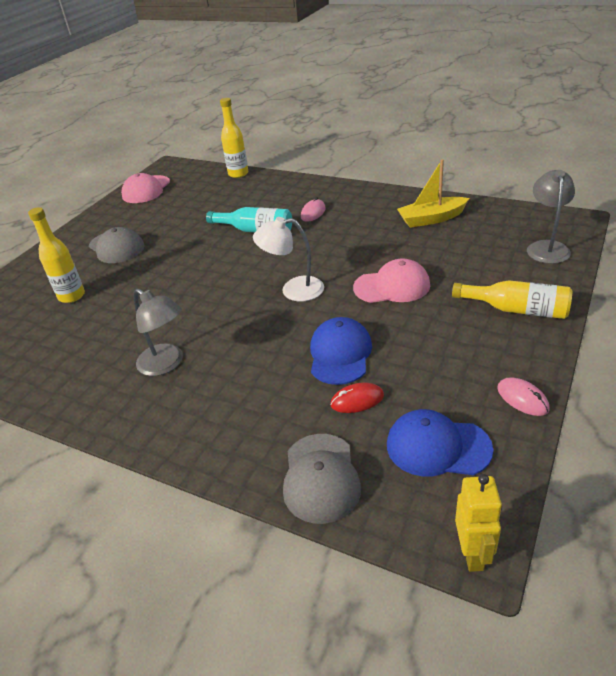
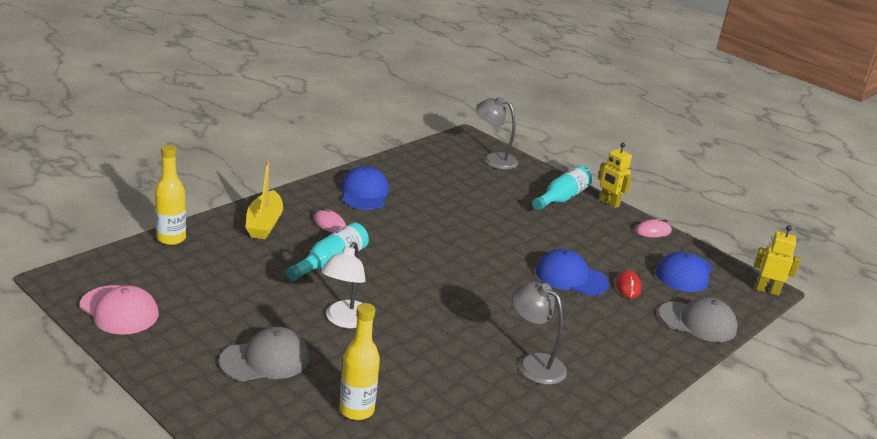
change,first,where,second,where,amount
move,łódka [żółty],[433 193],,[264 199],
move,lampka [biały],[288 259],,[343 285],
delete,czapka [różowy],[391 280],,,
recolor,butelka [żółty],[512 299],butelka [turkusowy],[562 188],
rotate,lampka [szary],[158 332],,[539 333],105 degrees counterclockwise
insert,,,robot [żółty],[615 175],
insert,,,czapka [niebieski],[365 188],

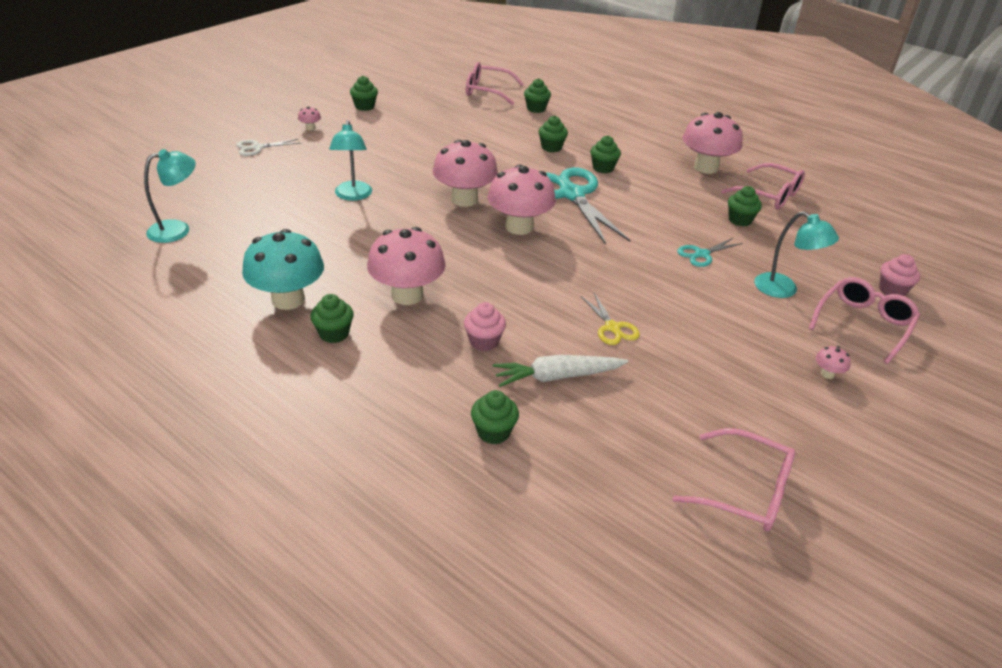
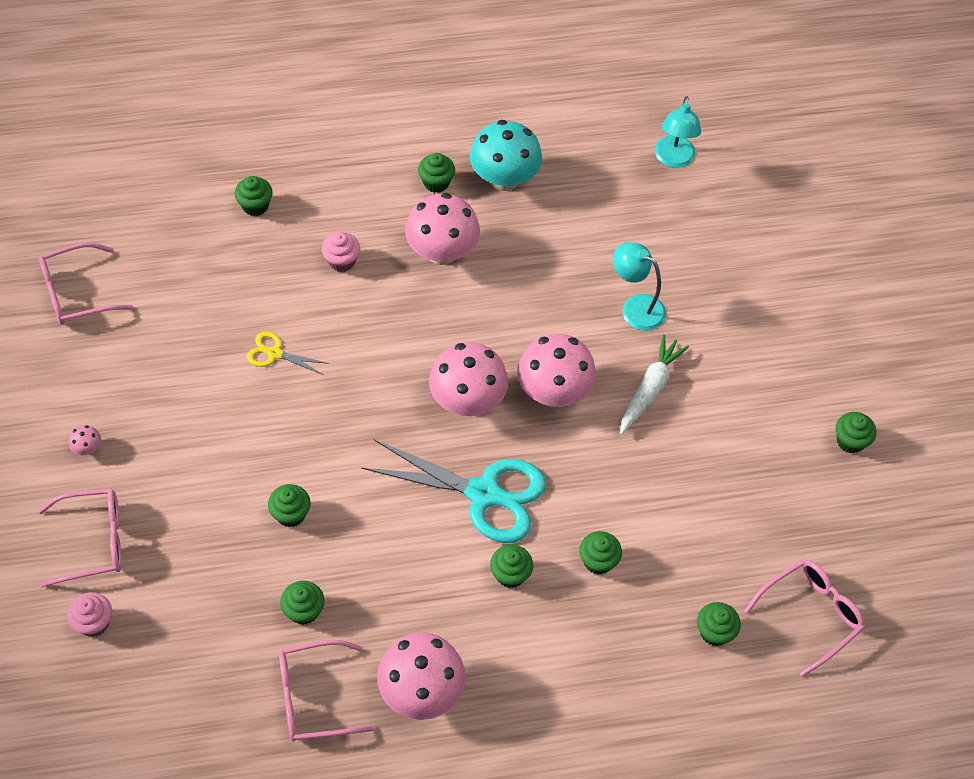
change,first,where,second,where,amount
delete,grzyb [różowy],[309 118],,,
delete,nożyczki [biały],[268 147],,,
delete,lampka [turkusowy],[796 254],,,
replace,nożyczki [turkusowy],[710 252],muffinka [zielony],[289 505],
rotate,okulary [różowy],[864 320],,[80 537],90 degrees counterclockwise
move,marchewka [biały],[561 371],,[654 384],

▶ Assignment
All of the lines above that carry the string "rotate" need to be found and copied.

▶ Exercise answer
rotate,lampka [szary],[158 332],,[539 333],105 degrees counterclockwise
rotate,okulary [różowy],[864 320],,[80 537],90 degrees counterclockwise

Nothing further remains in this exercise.